_TASK OBJECTIVE:_ Every line in the data below that has the word "fish" should be returned.

_TASK INPUT:_
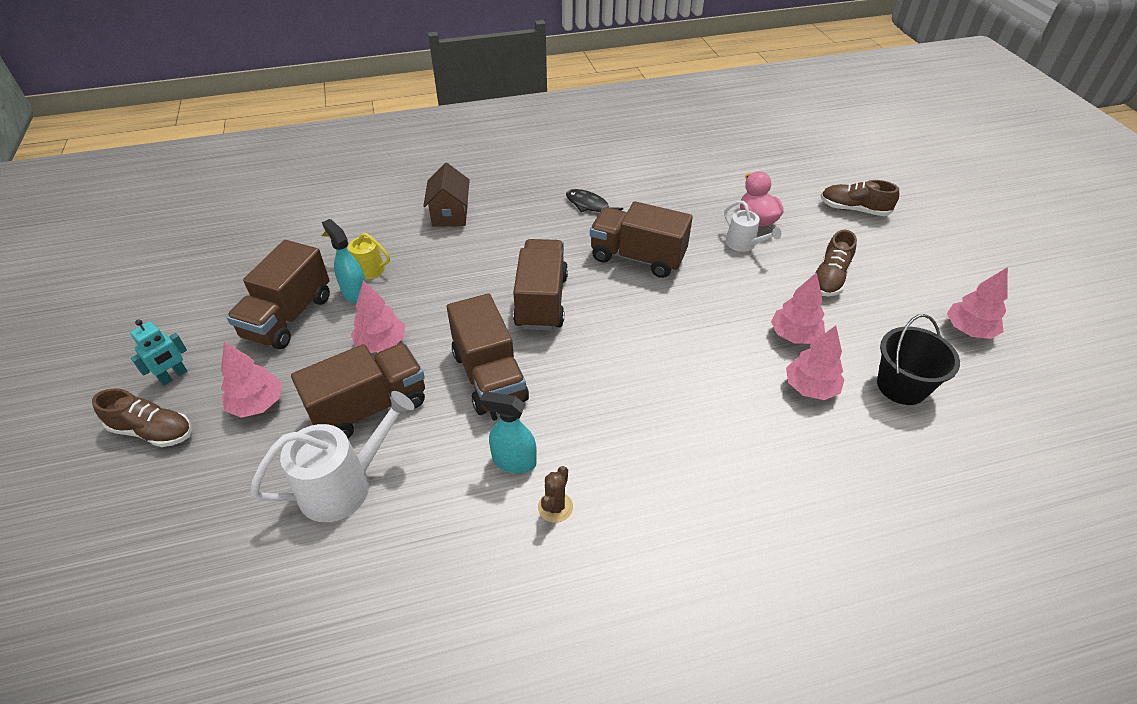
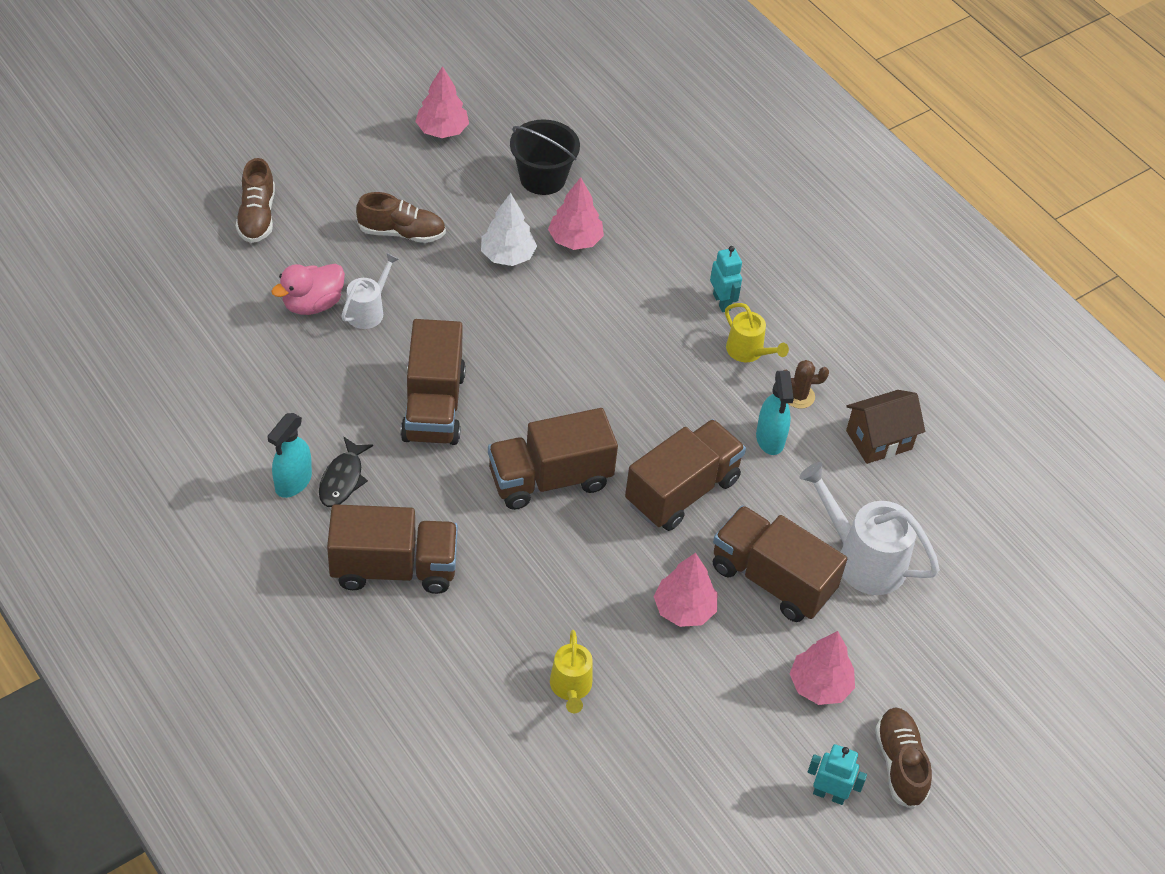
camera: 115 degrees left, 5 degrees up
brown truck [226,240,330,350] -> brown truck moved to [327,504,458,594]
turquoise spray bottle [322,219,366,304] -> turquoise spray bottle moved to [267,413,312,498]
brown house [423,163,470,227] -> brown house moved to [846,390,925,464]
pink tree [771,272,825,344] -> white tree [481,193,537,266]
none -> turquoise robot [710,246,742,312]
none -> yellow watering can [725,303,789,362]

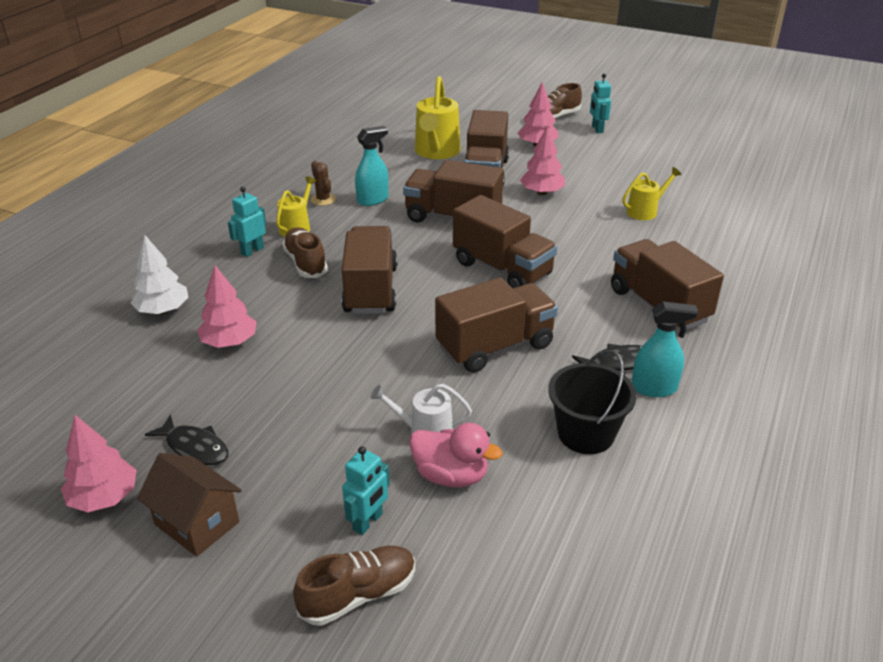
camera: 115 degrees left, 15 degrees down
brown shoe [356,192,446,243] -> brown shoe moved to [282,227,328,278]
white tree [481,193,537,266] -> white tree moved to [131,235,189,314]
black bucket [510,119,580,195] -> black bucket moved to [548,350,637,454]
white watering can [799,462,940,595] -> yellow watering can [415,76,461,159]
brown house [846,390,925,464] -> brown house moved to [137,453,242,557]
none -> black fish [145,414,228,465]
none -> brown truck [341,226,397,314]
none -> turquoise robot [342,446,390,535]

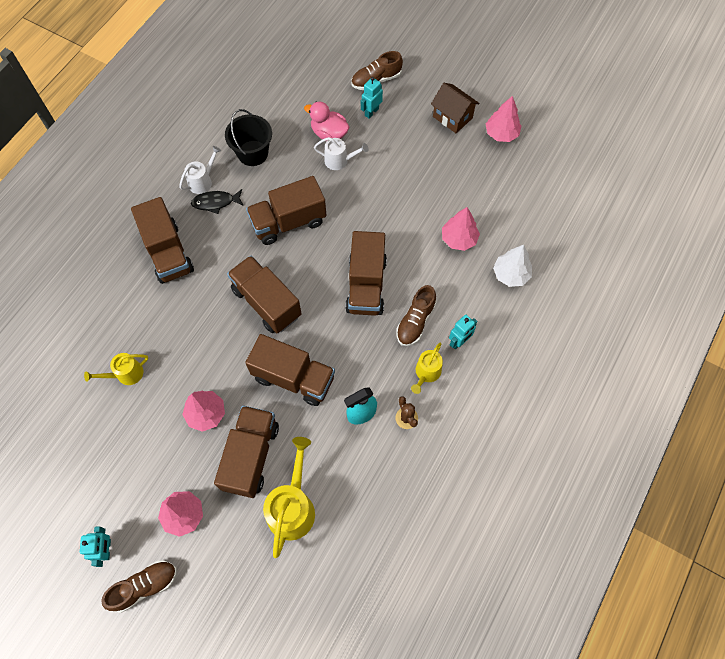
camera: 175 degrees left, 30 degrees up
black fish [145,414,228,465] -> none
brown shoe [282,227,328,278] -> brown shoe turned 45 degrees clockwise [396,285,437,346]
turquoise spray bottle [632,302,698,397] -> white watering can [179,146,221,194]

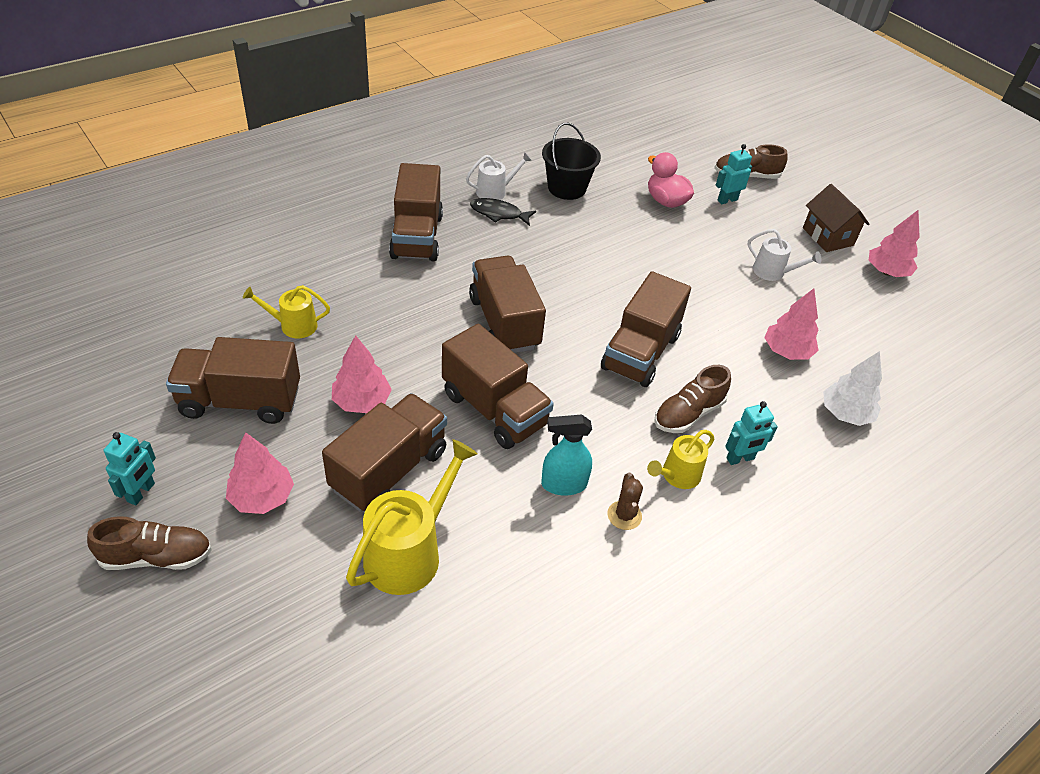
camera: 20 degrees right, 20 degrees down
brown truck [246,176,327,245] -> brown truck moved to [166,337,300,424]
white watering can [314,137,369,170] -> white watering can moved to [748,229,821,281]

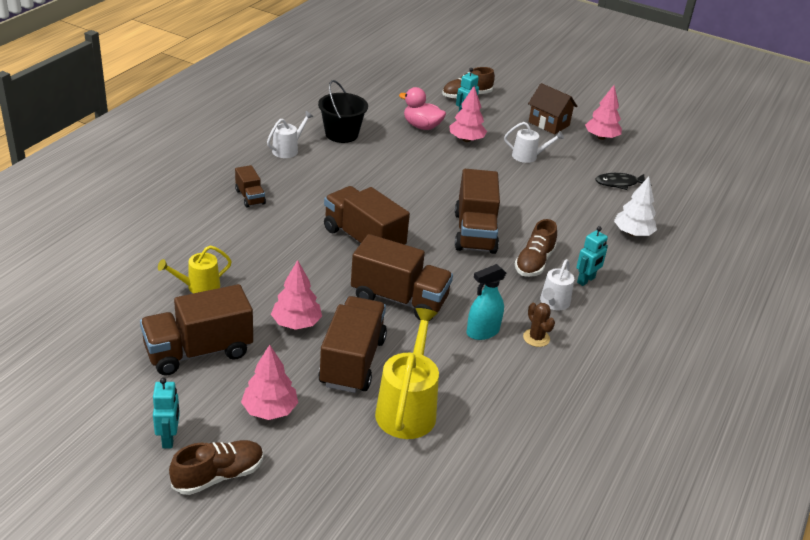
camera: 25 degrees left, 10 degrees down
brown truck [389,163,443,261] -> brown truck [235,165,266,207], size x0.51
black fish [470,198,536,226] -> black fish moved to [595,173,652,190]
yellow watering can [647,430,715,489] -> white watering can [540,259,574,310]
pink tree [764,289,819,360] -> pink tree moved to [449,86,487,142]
---
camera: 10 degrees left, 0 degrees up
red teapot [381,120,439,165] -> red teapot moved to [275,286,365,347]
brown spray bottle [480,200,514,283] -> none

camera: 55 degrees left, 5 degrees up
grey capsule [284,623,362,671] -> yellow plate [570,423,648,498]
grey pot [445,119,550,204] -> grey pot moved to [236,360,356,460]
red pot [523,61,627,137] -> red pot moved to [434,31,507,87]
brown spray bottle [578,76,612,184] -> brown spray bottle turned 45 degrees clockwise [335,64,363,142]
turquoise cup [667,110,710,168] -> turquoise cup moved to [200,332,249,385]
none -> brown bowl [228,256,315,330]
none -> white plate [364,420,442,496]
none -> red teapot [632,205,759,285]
---
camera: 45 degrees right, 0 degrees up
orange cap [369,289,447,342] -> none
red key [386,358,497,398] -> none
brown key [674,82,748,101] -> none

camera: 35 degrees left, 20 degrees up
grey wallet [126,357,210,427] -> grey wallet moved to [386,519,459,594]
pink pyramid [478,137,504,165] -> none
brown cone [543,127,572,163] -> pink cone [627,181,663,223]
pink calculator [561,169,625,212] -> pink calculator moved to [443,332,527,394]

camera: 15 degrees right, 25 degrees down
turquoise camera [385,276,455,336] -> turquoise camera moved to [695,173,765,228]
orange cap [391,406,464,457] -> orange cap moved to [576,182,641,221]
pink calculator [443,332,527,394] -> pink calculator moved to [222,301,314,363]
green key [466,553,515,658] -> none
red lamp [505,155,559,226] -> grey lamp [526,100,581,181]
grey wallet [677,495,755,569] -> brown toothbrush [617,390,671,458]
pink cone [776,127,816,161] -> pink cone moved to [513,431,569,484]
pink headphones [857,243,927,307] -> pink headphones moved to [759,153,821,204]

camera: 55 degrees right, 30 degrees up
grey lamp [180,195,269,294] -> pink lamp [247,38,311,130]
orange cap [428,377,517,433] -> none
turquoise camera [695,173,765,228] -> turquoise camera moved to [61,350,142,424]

_EXERCISE SOLUTION:_
none -> black fish [145,414,228,465]
black fish [145,414,228,465] -> none
black fish [470,198,536,226] -> black fish moved to [595,173,652,190]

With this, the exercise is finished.